## Your goal:
With all images left out, restate the records below exactly as written.

*** Provided records Section Begins ***

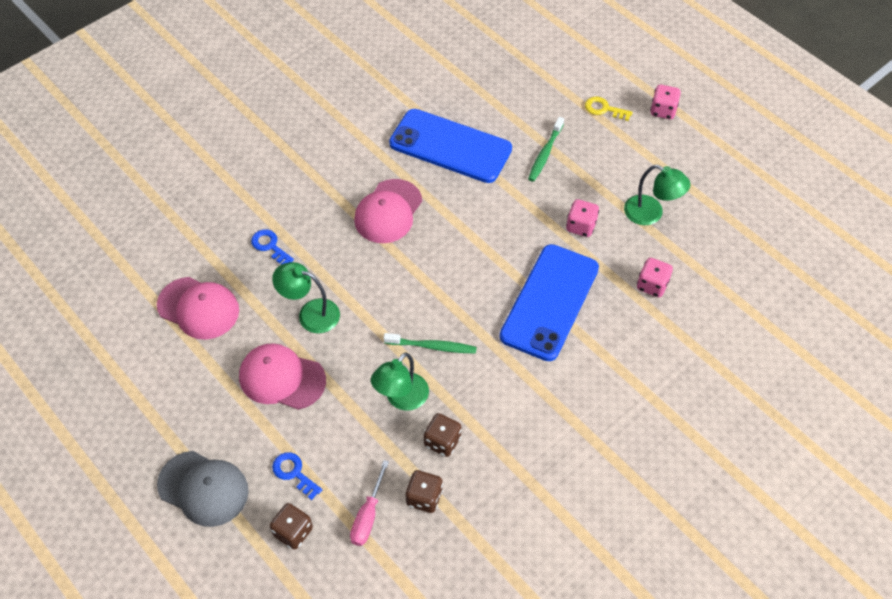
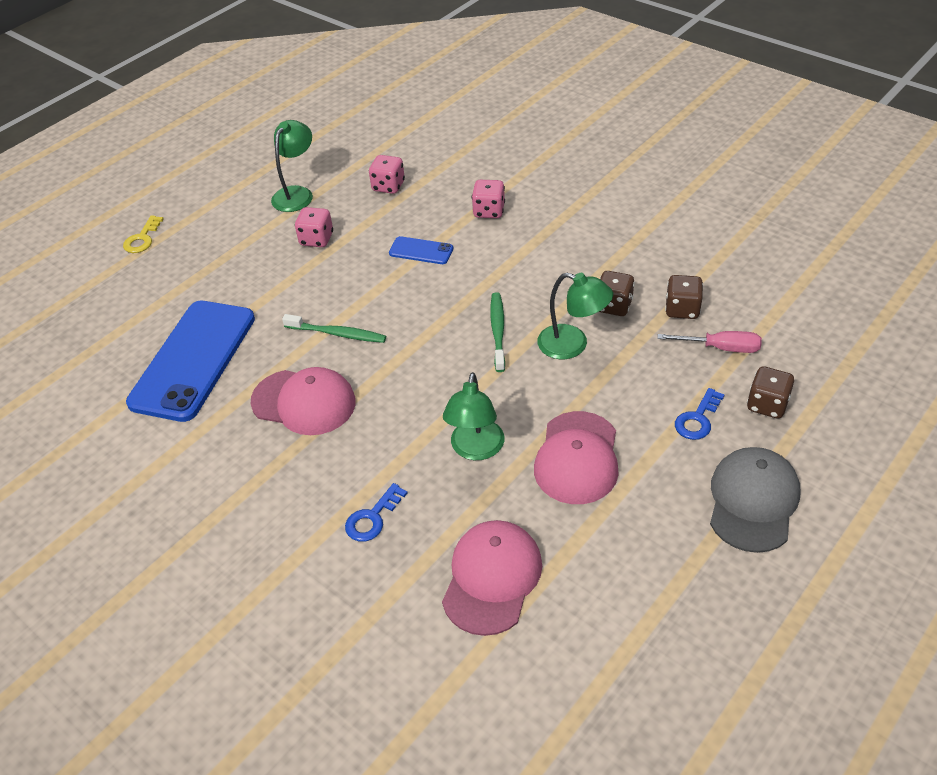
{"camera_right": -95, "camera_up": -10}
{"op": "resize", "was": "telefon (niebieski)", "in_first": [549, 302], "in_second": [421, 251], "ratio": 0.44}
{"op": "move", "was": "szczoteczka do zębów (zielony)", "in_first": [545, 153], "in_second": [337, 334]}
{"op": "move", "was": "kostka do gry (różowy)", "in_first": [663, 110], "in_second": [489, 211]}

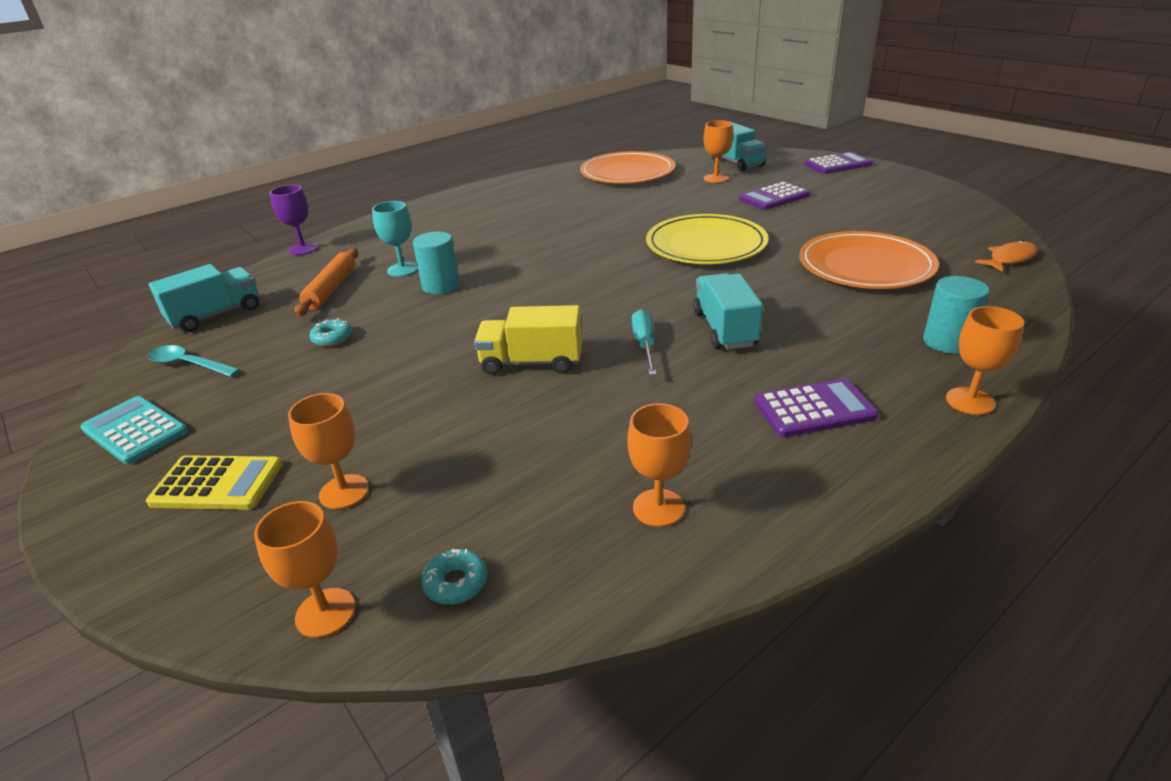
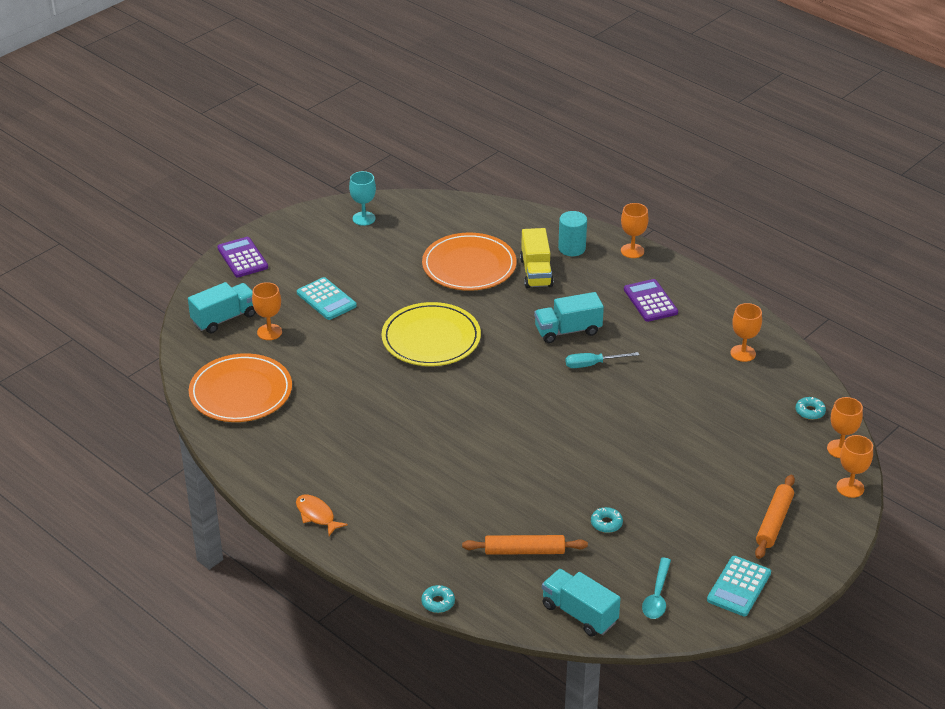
{"camera_right": -100, "camera_up": 5}
{"op": "replace", "was": "kalkulator (żółty)", "now": "wałek do ciasta (pomarańczowy)", "in_first": [217, 484], "in_second": [774, 522]}
{"op": "replace", "was": "kielich (fioletowy)", "now": "donut (turkusowy)", "in_first": [303, 249], "in_second": [438, 602]}
{"op": "move", "was": "kielich (pomarańczowy)", "in_first": [344, 492], "in_second": [850, 488]}
{"op": "move", "was": "kielich (turkusowy)", "in_first": [402, 269], "in_second": [364, 218]}
{"op": "delete", "was": "walec (turkusowy)", "in_first": [441, 286]}
{"op": "move", "was": "ciężarówka (żółty)", "in_first": [532, 362], "in_second": [536, 272]}
{"op": "recolor", "was": "kalkulator (fioletowy)", "now": "kalkulator (turkusowy)", "in_first": [774, 197], "in_second": [326, 299]}
{"op": "move", "was": "ryba (pomarańczowy)", "in_first": [1009, 259], "in_second": [317, 515]}

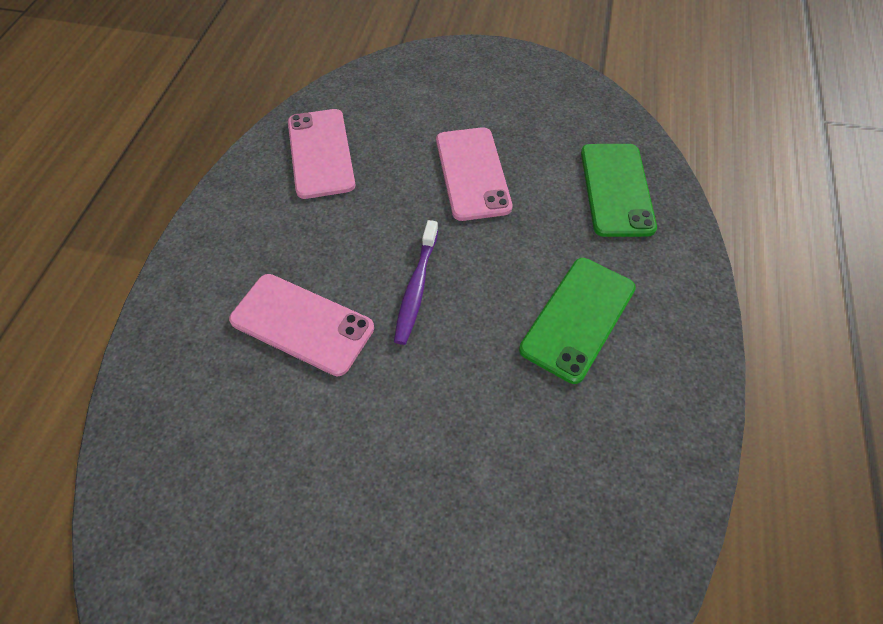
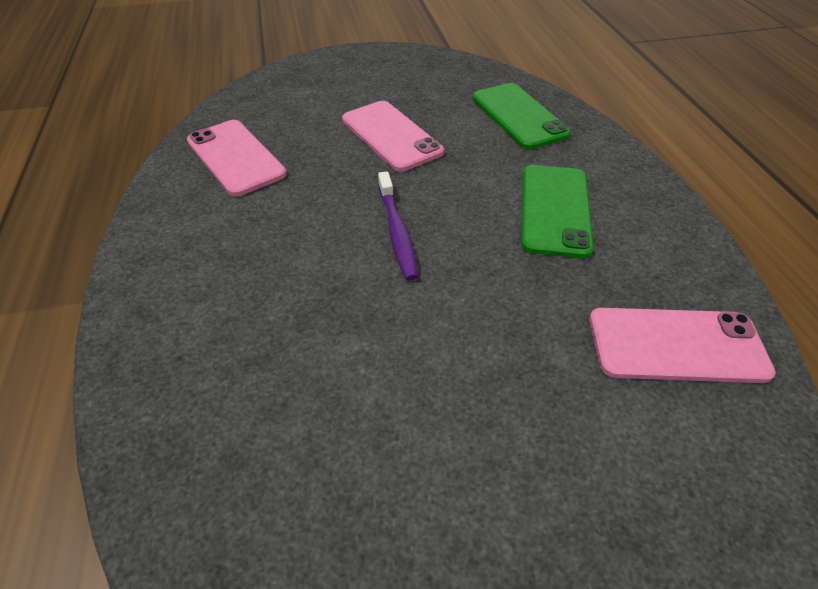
{"camera_right": -25, "camera_up": -10}
{"op": "move", "was": "telefon (różowy)", "in_first": [302, 324], "in_second": [676, 345]}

*** Provided records Section Ends ***

## Output below:
{"camera_right": -95, "camera_up": -10}
{"op": "resize", "was": "telefon (niebieski)", "in_first": [549, 302], "in_second": [421, 251], "ratio": 0.44}
{"op": "move", "was": "szczoteczka do zębów (zielony)", "in_first": [545, 153], "in_second": [337, 334]}
{"op": "move", "was": "kostka do gry (różowy)", "in_first": [663, 110], "in_second": [489, 211]}

{"camera_right": -100, "camera_up": 5}
{"op": "replace", "was": "kalkulator (żółty)", "now": "wałek do ciasta (pomarańczowy)", "in_first": [217, 484], "in_second": [774, 522]}
{"op": "replace", "was": "kielich (fioletowy)", "now": "donut (turkusowy)", "in_first": [303, 249], "in_second": [438, 602]}
{"op": "move", "was": "kielich (pomarańczowy)", "in_first": [344, 492], "in_second": [850, 488]}
{"op": "move", "was": "kielich (turkusowy)", "in_first": [402, 269], "in_second": [364, 218]}
{"op": "delete", "was": "walec (turkusowy)", "in_first": [441, 286]}
{"op": "move", "was": "ciężarówka (żółty)", "in_first": [532, 362], "in_second": [536, 272]}
{"op": "recolor", "was": "kalkulator (fioletowy)", "now": "kalkulator (turkusowy)", "in_first": [774, 197], "in_second": [326, 299]}
{"op": "move", "was": "ryba (pomarańczowy)", "in_first": [1009, 259], "in_second": [317, 515]}

{"camera_right": -25, "camera_up": -10}
{"op": "move", "was": "telefon (różowy)", "in_first": [302, 324], "in_second": [676, 345]}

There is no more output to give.